**Your assignment**.
From the line that has "white scissors: 1 -> 3" down to the last line of the data below, set down every line exactly, but none of the pictures.

○ ○ ○ ○ ○ ○ ○

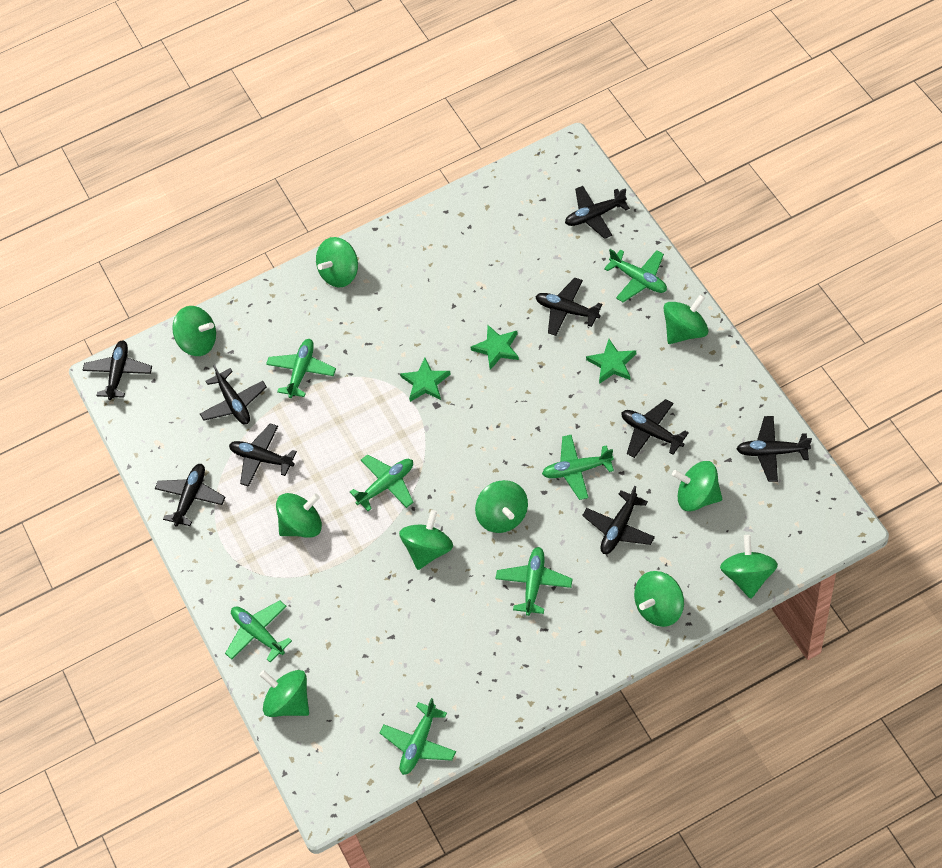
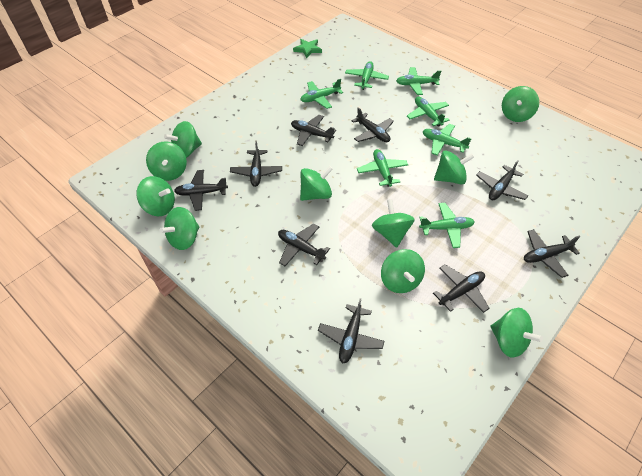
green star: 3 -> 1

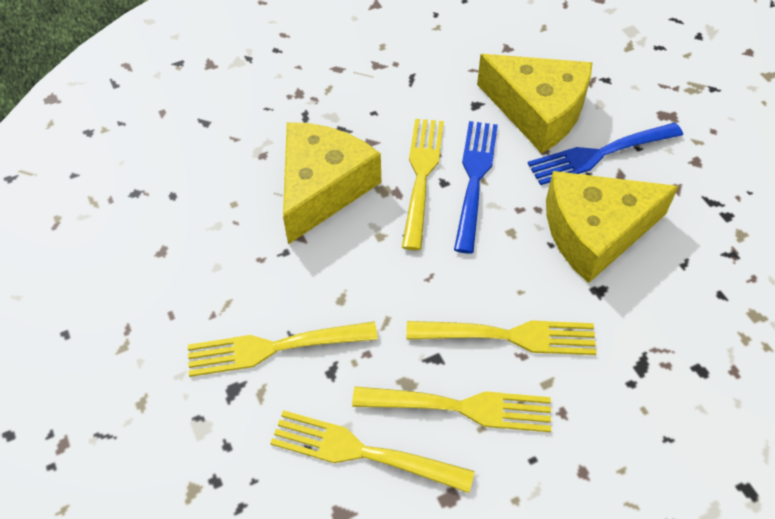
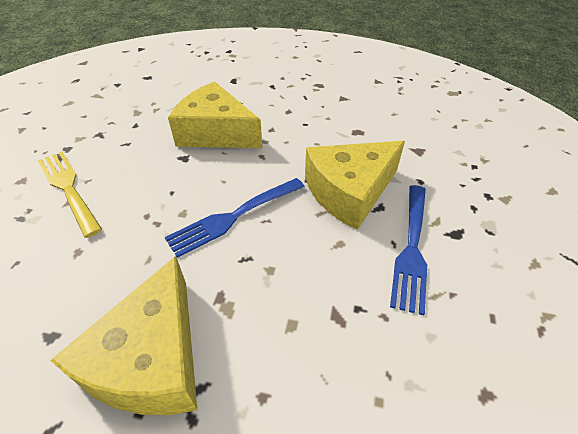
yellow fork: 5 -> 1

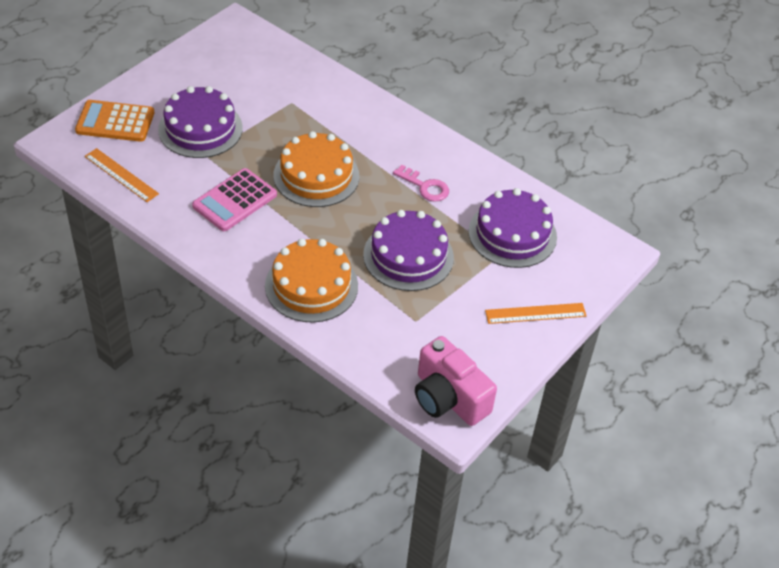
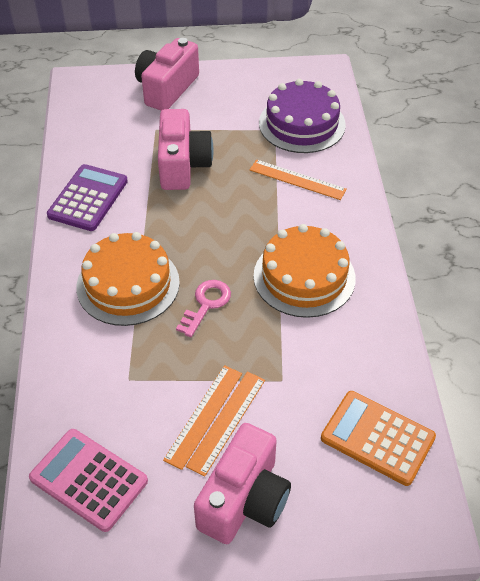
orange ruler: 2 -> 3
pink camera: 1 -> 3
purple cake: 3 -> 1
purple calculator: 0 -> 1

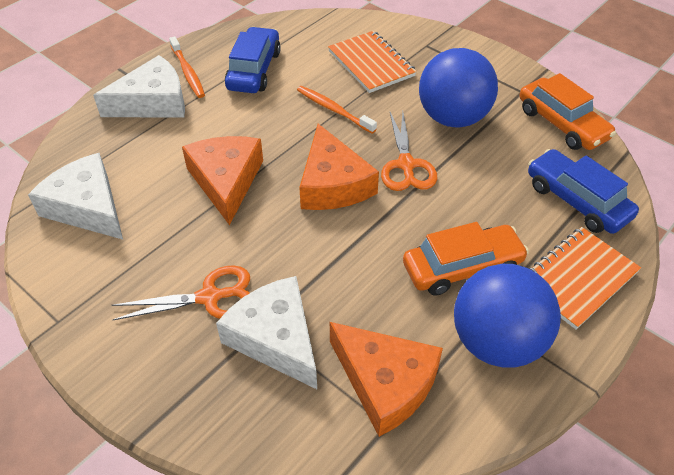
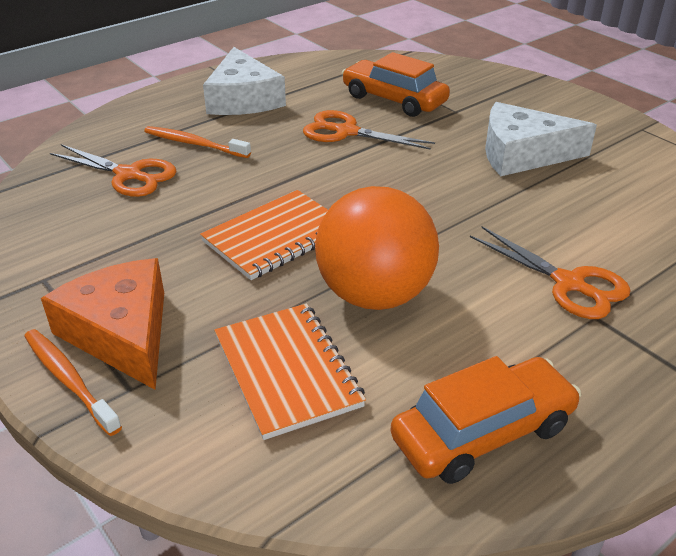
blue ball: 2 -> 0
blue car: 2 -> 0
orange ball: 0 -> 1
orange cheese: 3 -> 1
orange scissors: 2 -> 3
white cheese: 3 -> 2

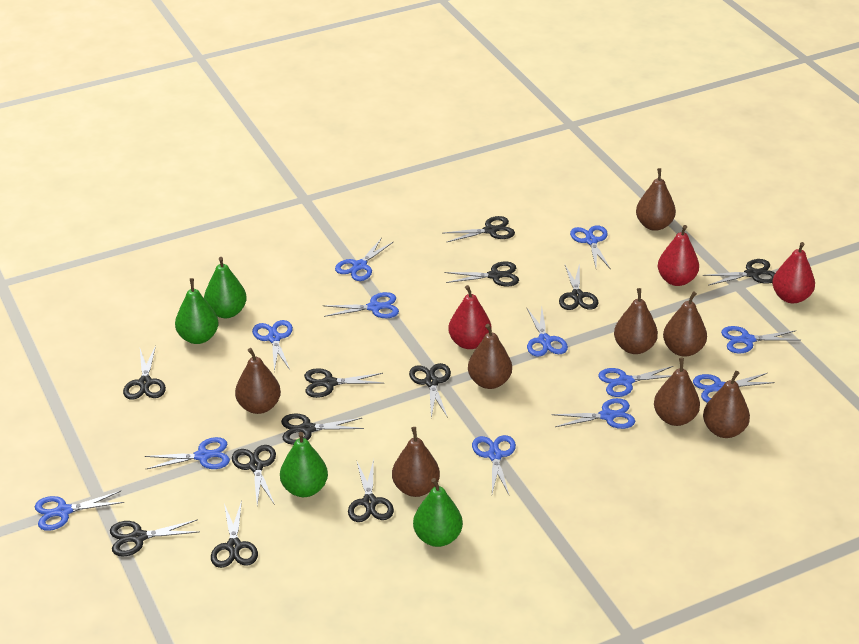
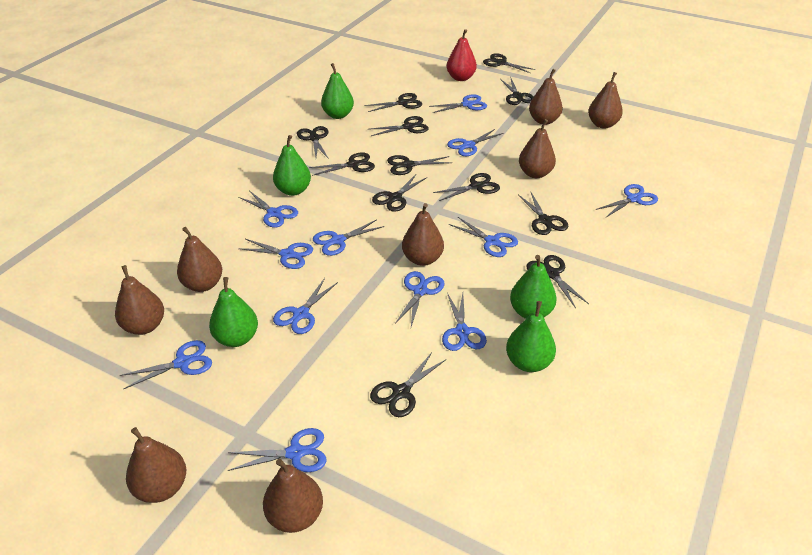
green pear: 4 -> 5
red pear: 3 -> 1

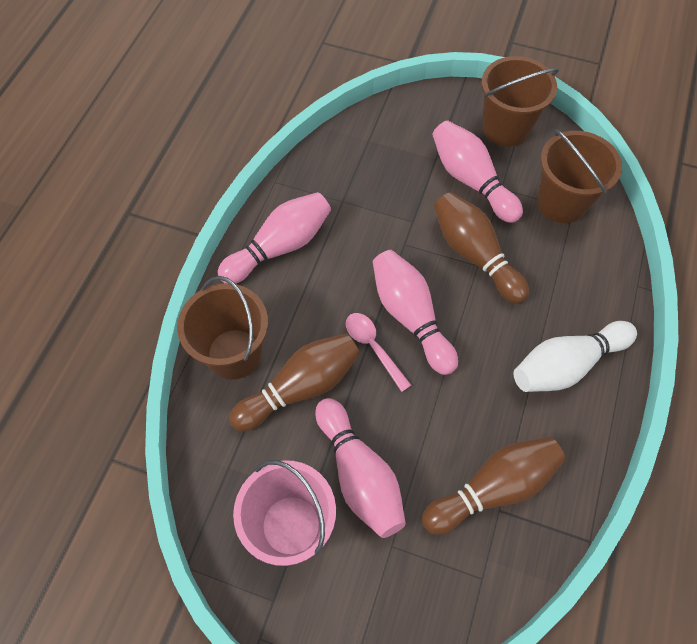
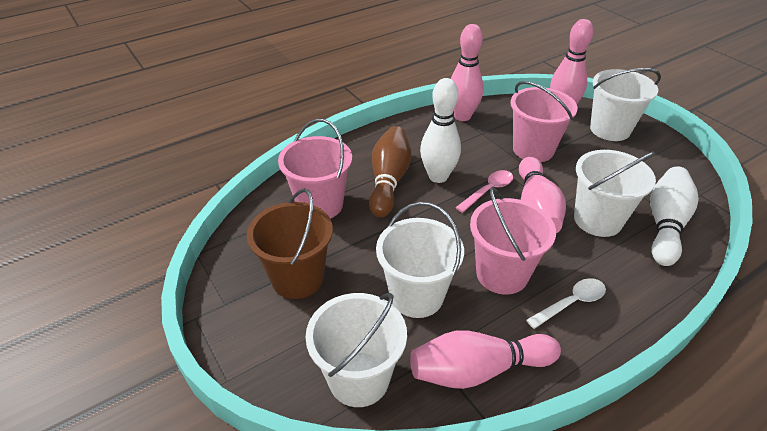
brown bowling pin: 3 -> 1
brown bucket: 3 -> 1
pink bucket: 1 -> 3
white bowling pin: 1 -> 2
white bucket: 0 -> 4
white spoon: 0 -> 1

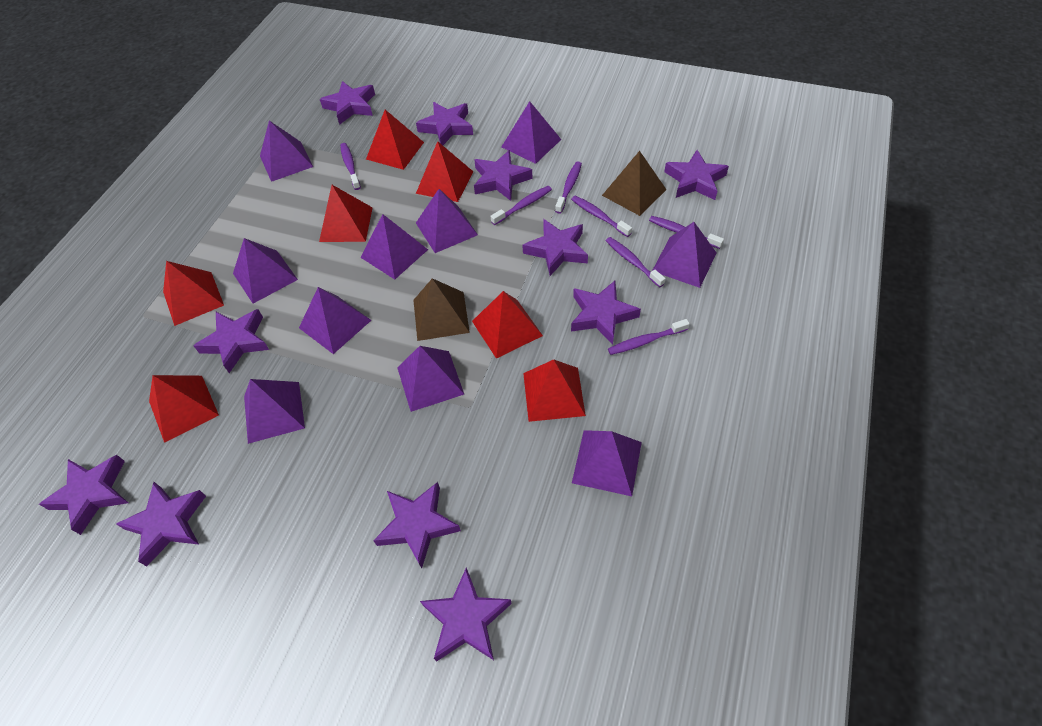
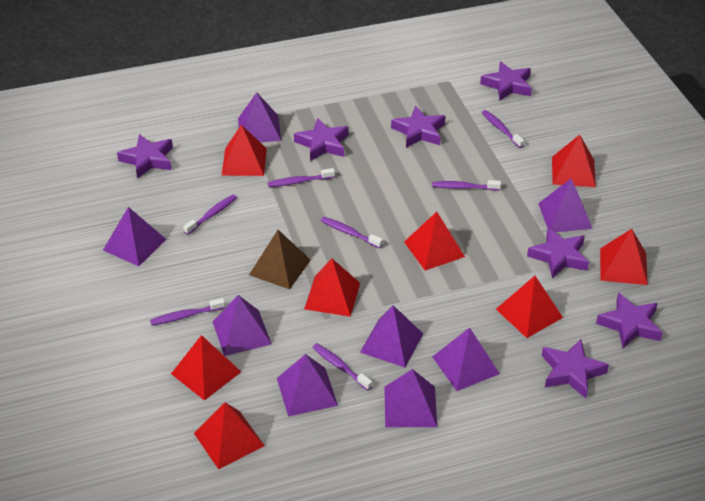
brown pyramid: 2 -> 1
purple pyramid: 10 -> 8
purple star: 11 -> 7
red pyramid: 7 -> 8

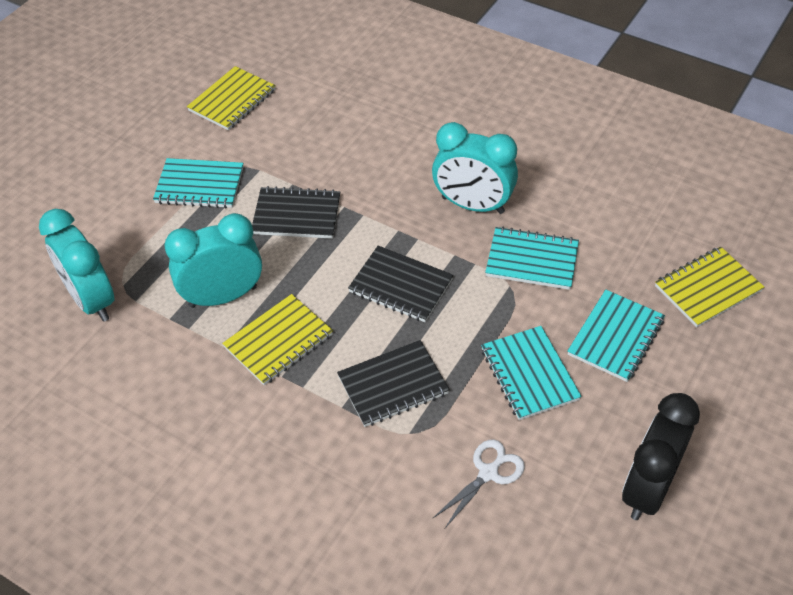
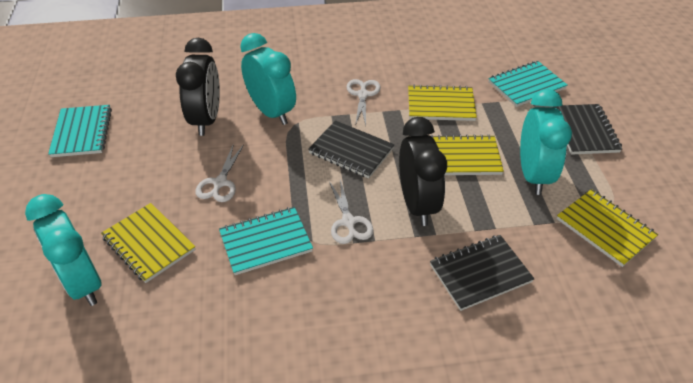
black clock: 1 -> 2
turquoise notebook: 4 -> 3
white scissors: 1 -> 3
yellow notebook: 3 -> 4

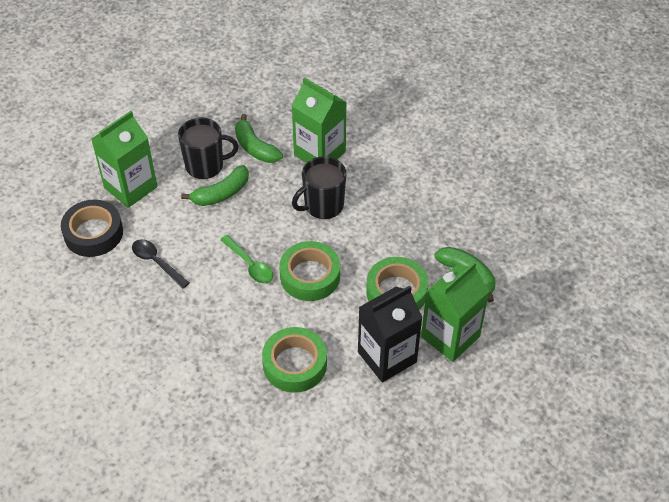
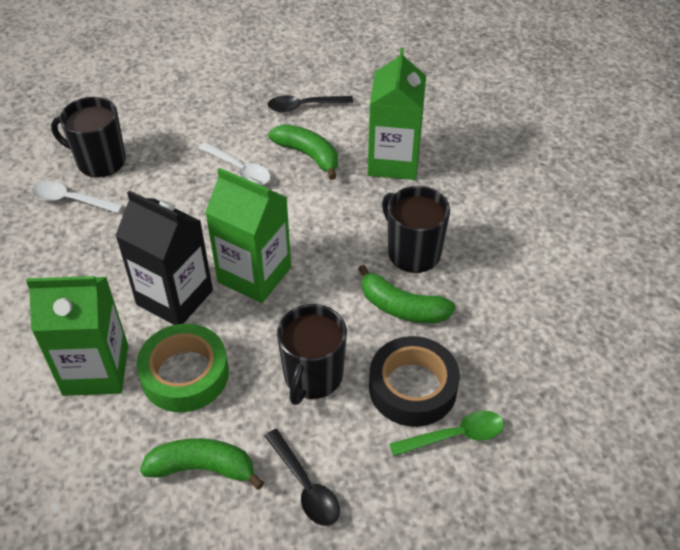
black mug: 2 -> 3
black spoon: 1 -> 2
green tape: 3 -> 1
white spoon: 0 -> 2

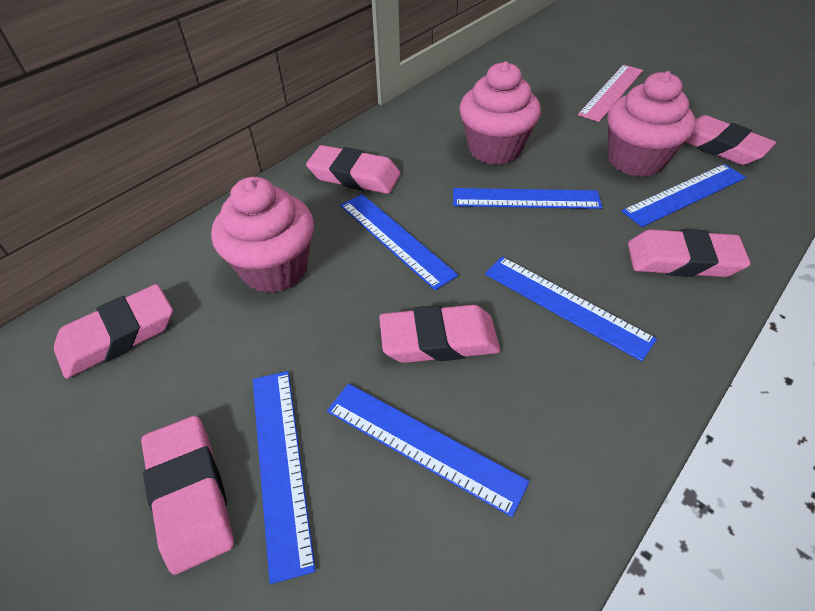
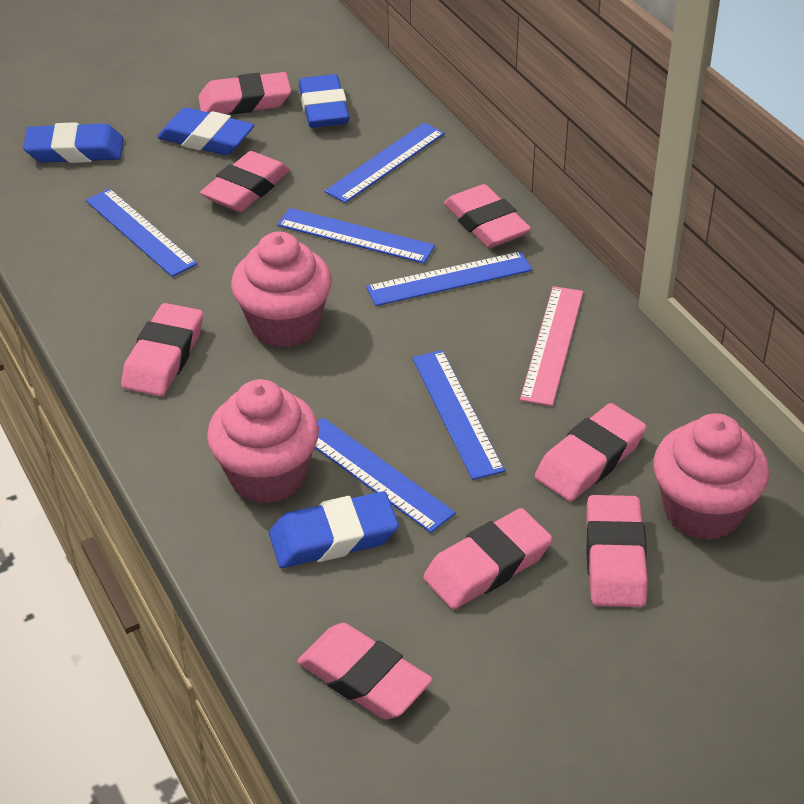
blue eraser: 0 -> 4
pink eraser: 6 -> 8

○ ○ ○ ○ ○ ○ ○

**Answer to this exercise**.
white scissors: 1 -> 3
yellow notebook: 3 -> 4

black mug: 2 -> 3
black spoon: 1 -> 2
green tape: 3 -> 1
white spoon: 0 -> 2

blue eraser: 0 -> 4
pink eraser: 6 -> 8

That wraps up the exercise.